When you copy the entries, omit the images and keep every word as it is.

* * * *

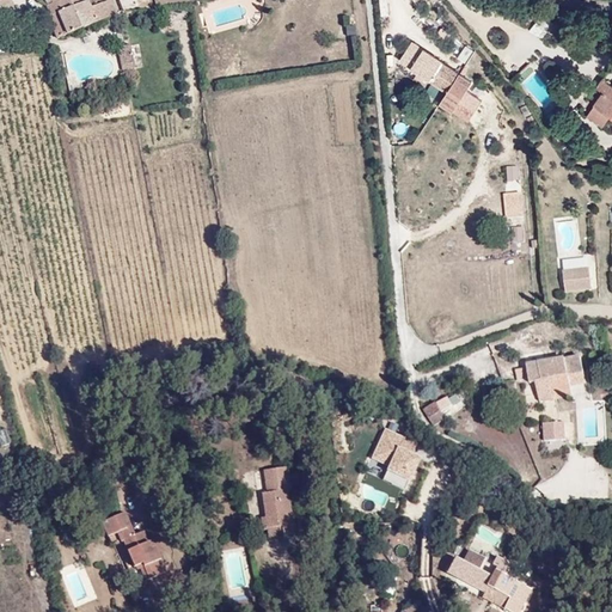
[(0,0),(0,28),(12,25),(6,0),(0,0)]
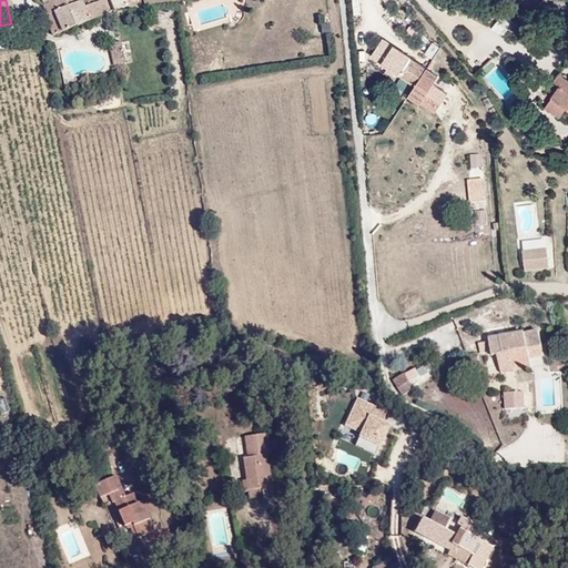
[(109,12),(103,0),(98,0),(84,6),(82,0),(81,0),(77,2),(75,0),(47,0),(48,1),(42,4),(47,14),(53,11),(61,31),(109,12)]
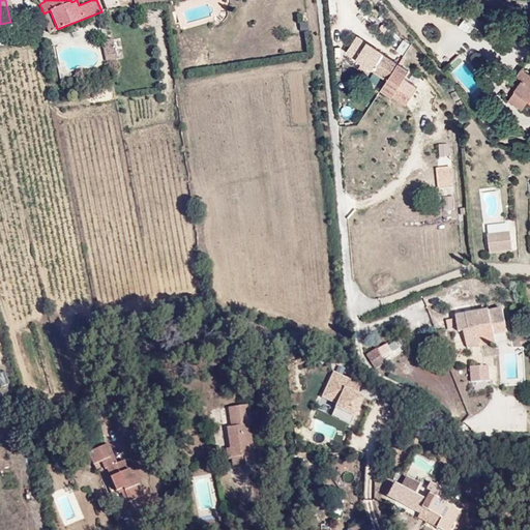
[(327,0),(329,12),(335,12),(334,0),(327,0)]
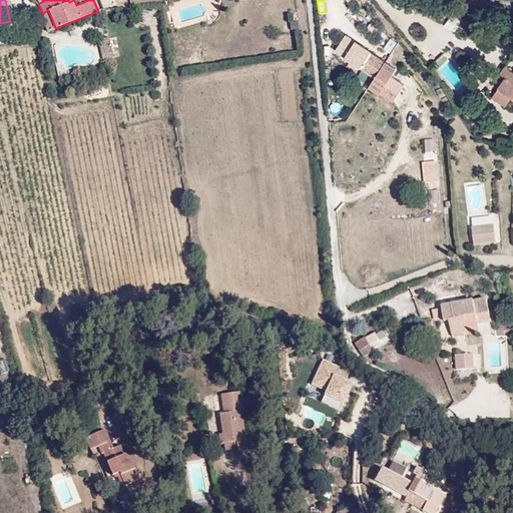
[(39,14),(46,32),(55,28),(48,10),(42,13),(39,14)]
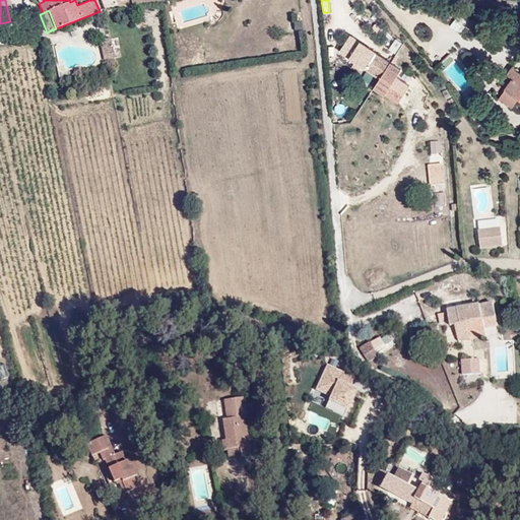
[(459,31),(464,16),(452,12),(447,28),(459,31)]
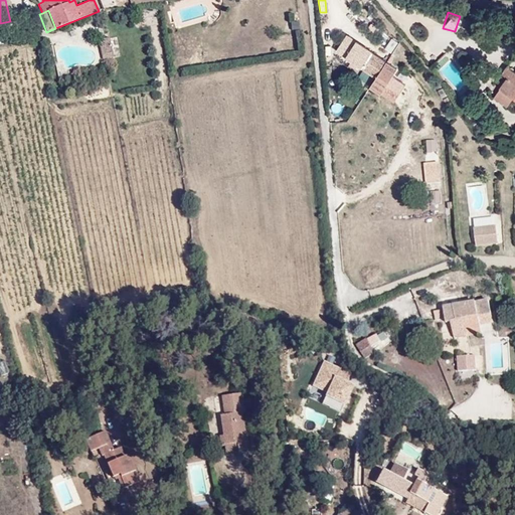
[(416,36),(425,36),(424,26),(415,26),(416,36)]
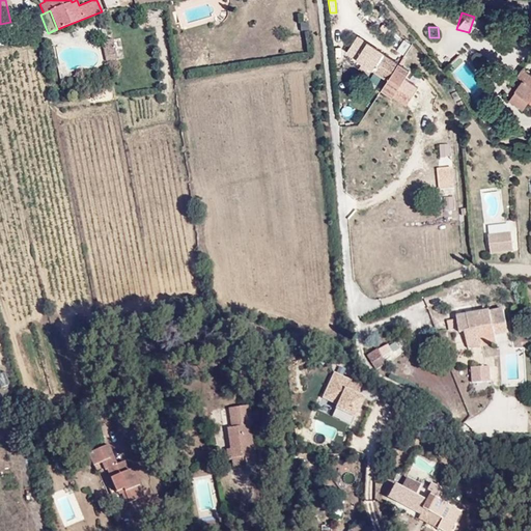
[(118,62),(115,37),(102,39),(106,64),(118,62)]
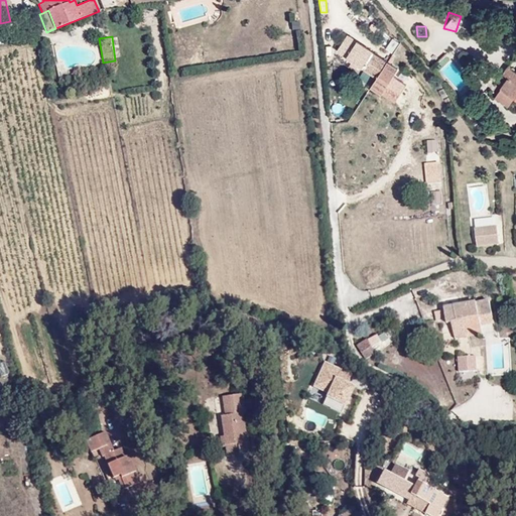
[(393,53),(398,41),(390,37),(385,49),(393,53)]
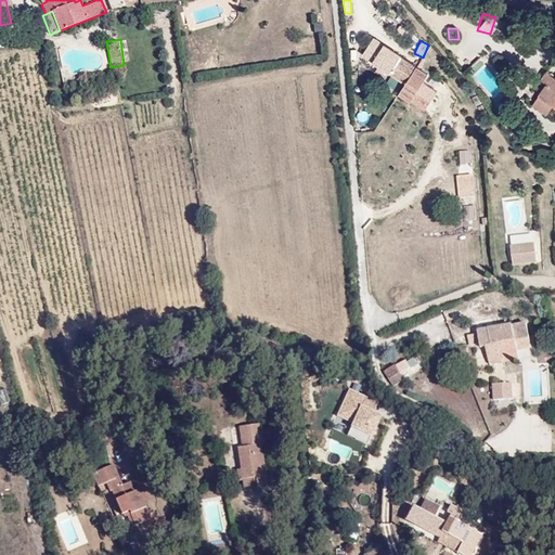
[(376,69),(387,54),(378,49),(368,63),(376,69)]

* * * *

Expected output:
[(0,0),(0,28),(12,25),(6,0),(0,0)]
[(109,12),(103,0),(98,0),(84,6),(82,0),(81,0),(77,2),(75,0),(47,0),(48,1),(42,4),(47,14),(53,11),(61,31),(109,12)]
[(327,0),(329,12),(335,12),(334,0),(327,0)]
[(39,14),(46,32),(55,28),(48,10),(42,13),(39,14)]
[(459,31),(464,16),(452,12),(447,28),(459,31)]
[(416,36),(425,36),(424,26),(415,26),(416,36)]
[(118,62),(115,37),(102,39),(106,64),(118,62)]
[(393,53),(398,41),(390,37),(385,49),(393,53)]
[(376,69),(387,54),(378,49),(368,63),(376,69)]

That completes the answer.